Transcribe the data exactly, pictures excluded.

[Object change listings]
===============

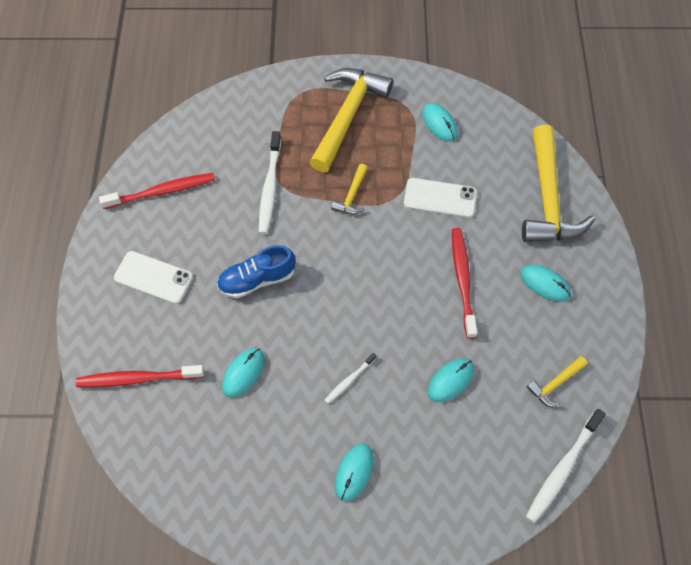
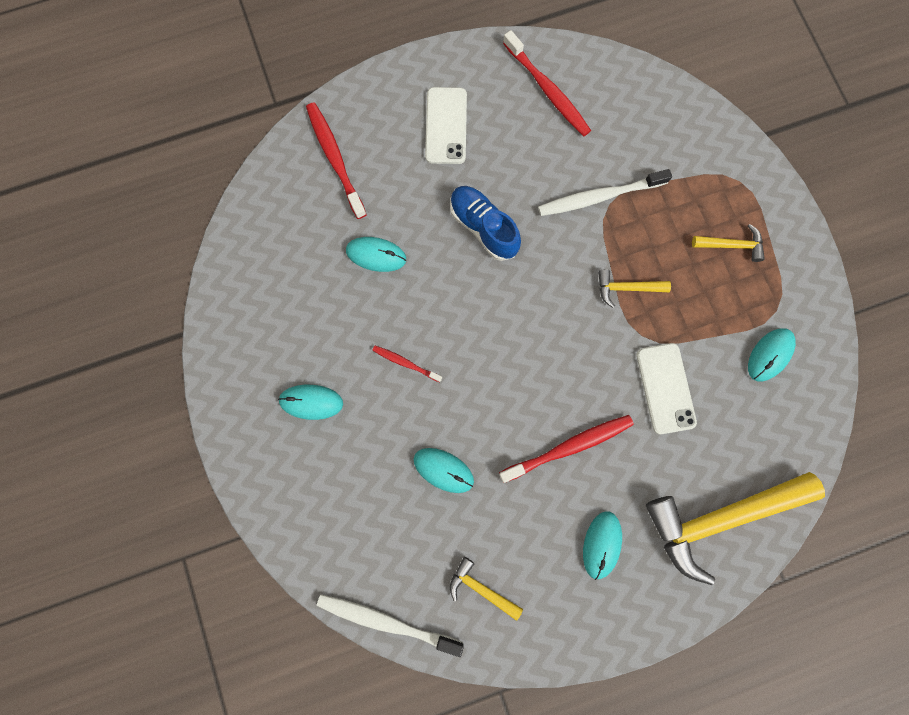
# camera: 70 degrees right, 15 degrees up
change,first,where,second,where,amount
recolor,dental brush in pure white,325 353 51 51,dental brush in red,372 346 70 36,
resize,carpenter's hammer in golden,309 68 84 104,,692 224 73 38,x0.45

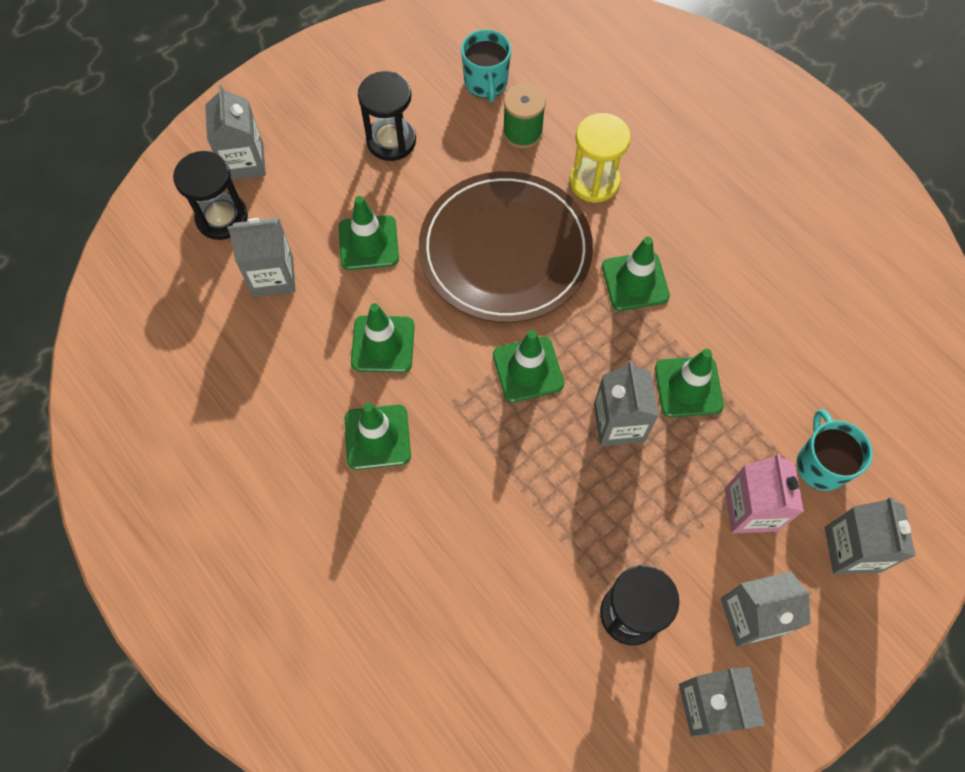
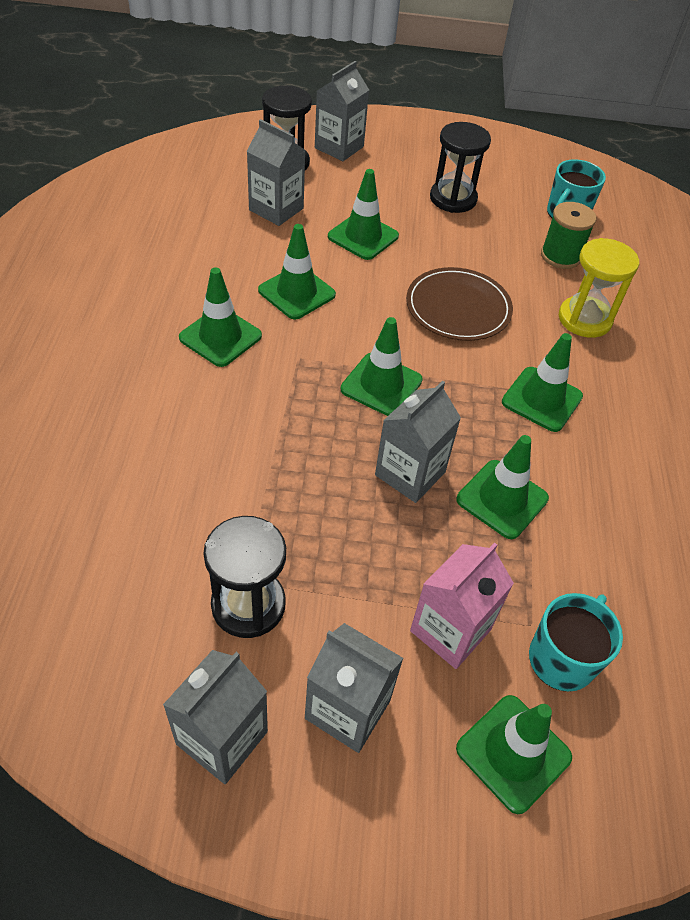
# camera: 40 degrees right, 15 degrees down
change,first,where,second,where,amount
resize,dinner plate in brown,419 171 174 152,,406 267 107 74,x0.60
replace,milk carton in ash-grey,825 497 91 77,traffic cone in emerald,456 695 116 119,

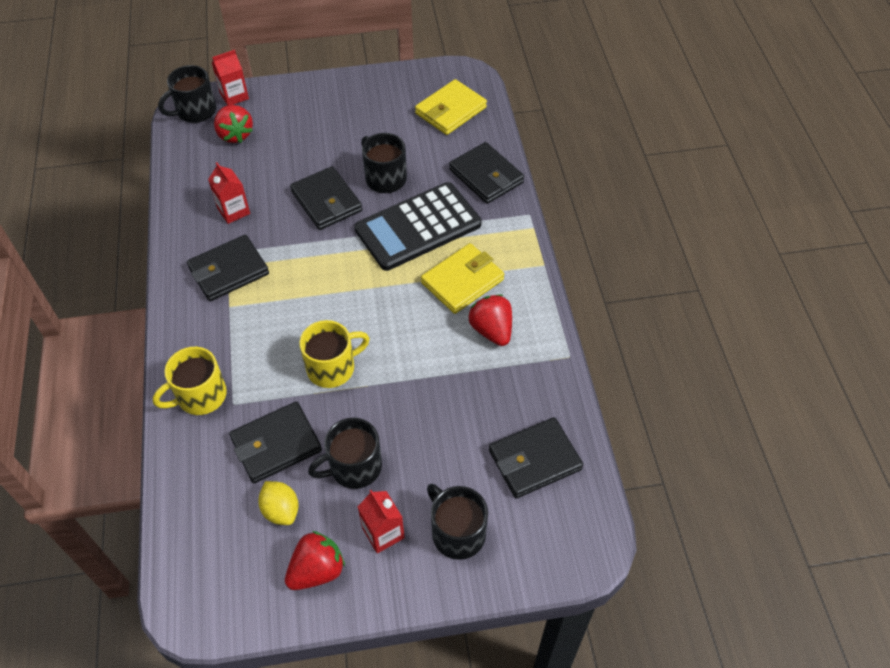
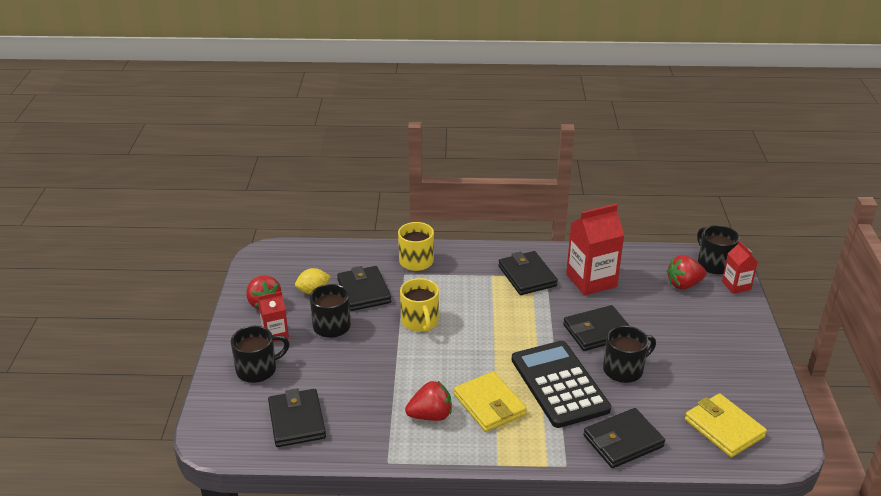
# camera: 100 degrees right, 20 degrees down
change,first,where,second,where,amount
resize,milk carton in red,208 162 42 62,,566 204 58 92,x1.80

===============

* [FINISHED EXERCISE]:
# camera: 70 degrees right, 15 degrees up
change,first,where,second,where,amount
recolor,dental brush in pure white,325 353 51 51,dental brush in red,372 346 70 36,
resize,carpenter's hammer in golden,309 68 84 104,,692 224 73 38,x0.45

# camera: 40 degrees right, 15 degrees down
change,first,where,second,where,amount
resize,dinner plate in brown,419 171 174 152,,406 267 107 74,x0.60
replace,milk carton in ash-grey,825 497 91 77,traffic cone in emerald,456 695 116 119,

# camera: 100 degrees right, 20 degrees down
change,first,where,second,where,amount
resize,milk carton in red,208 162 42 62,,566 204 58 92,x1.80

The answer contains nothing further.